Assigned task >> Find the line with "U3 pin out: +9V -> N_1" in the data below. Repeat it and every line after it up to the end, exactly, but drop the pictures.

Change detection outputs
-- Opening Marker --

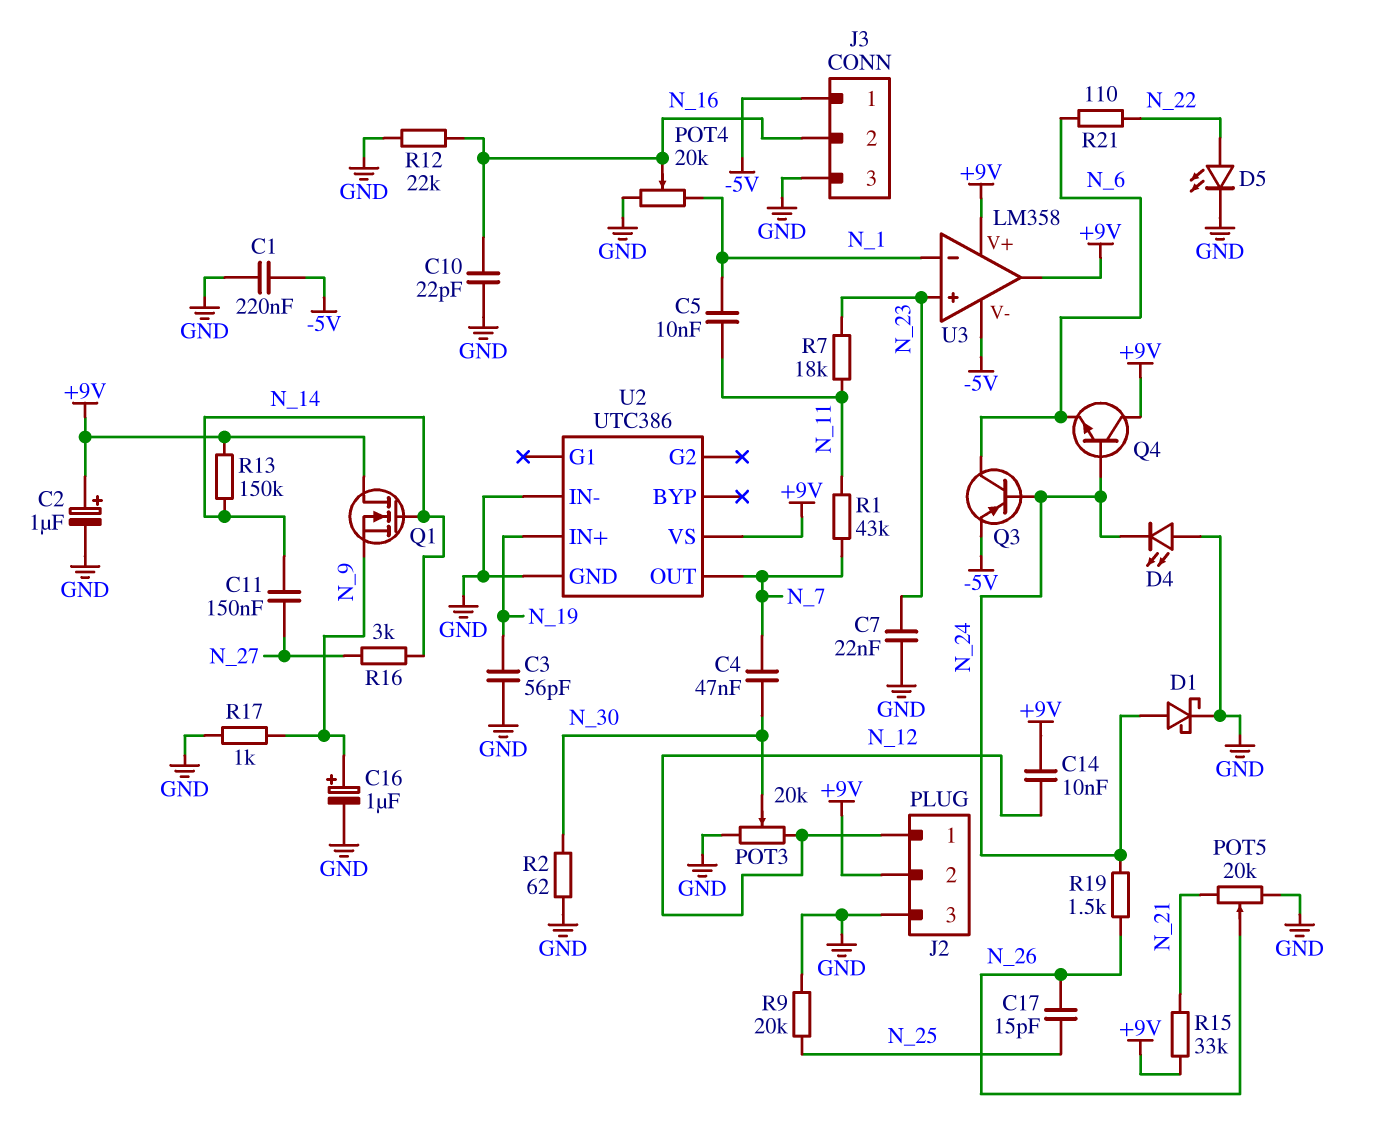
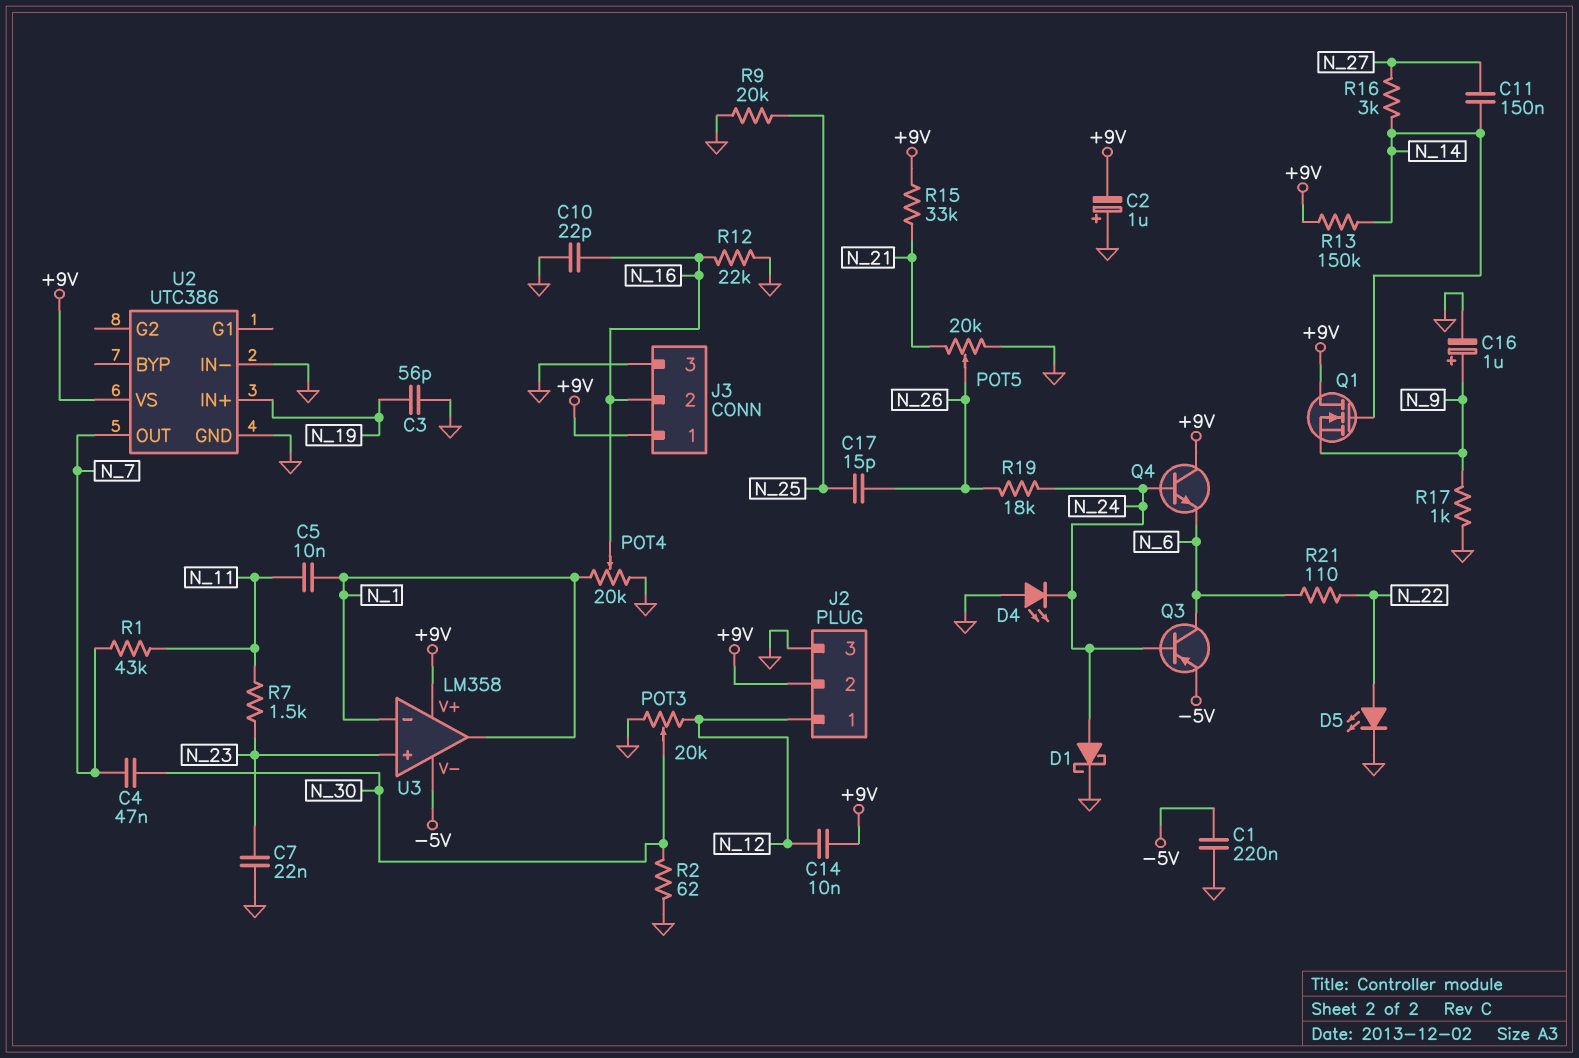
C2: 1uF (plus +9V, minus GND) -> 1uF (plus GND, minus +9V)
J3 pin 1: -5V -> +9V
R7: 18k (N_11, N_23) -> 1.5k (N_11, N_23)
R19: 1.5k (N_24, N_26) -> 18k (N_24, N_26)
U3 pin out: +9V -> N_1

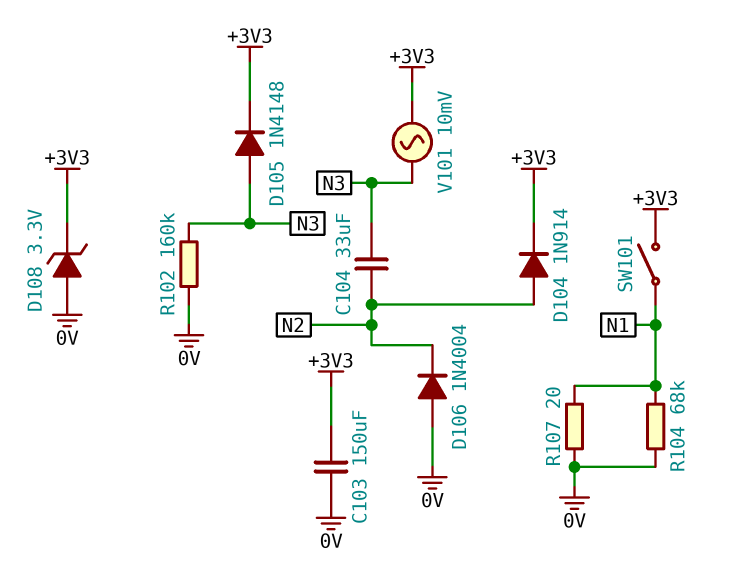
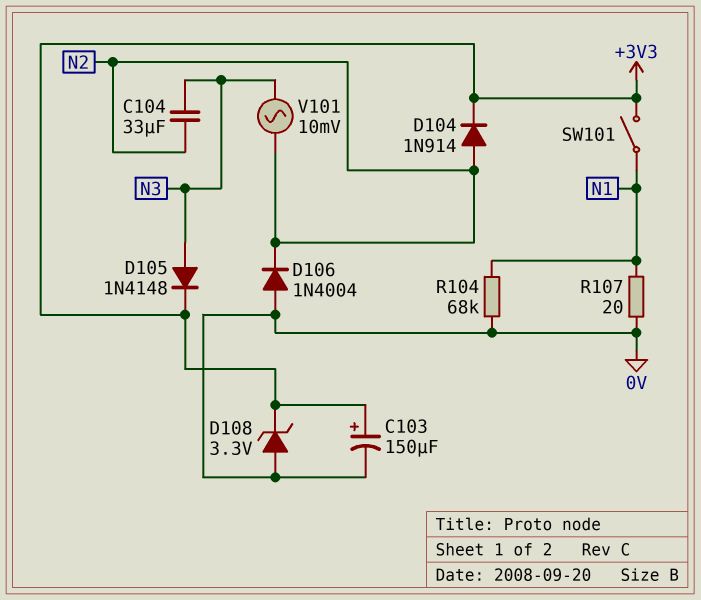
C103: 150uF (+3V3, 0V) -> 150uF (plus +3V3, minus 0V)
R102: 160k (0V, N3) -> none
V101: AC 10mV (+3V3, N3) -> AC 10mV (N2, N3)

-- Closing Marker --

Exercise output >>
U3 pin out: +9V -> N_1

C103: 150uF (+3V3, 0V) -> 150uF (plus +3V3, minus 0V)
R102: 160k (0V, N3) -> none
V101: AC 10mV (+3V3, N3) -> AC 10mV (N2, N3)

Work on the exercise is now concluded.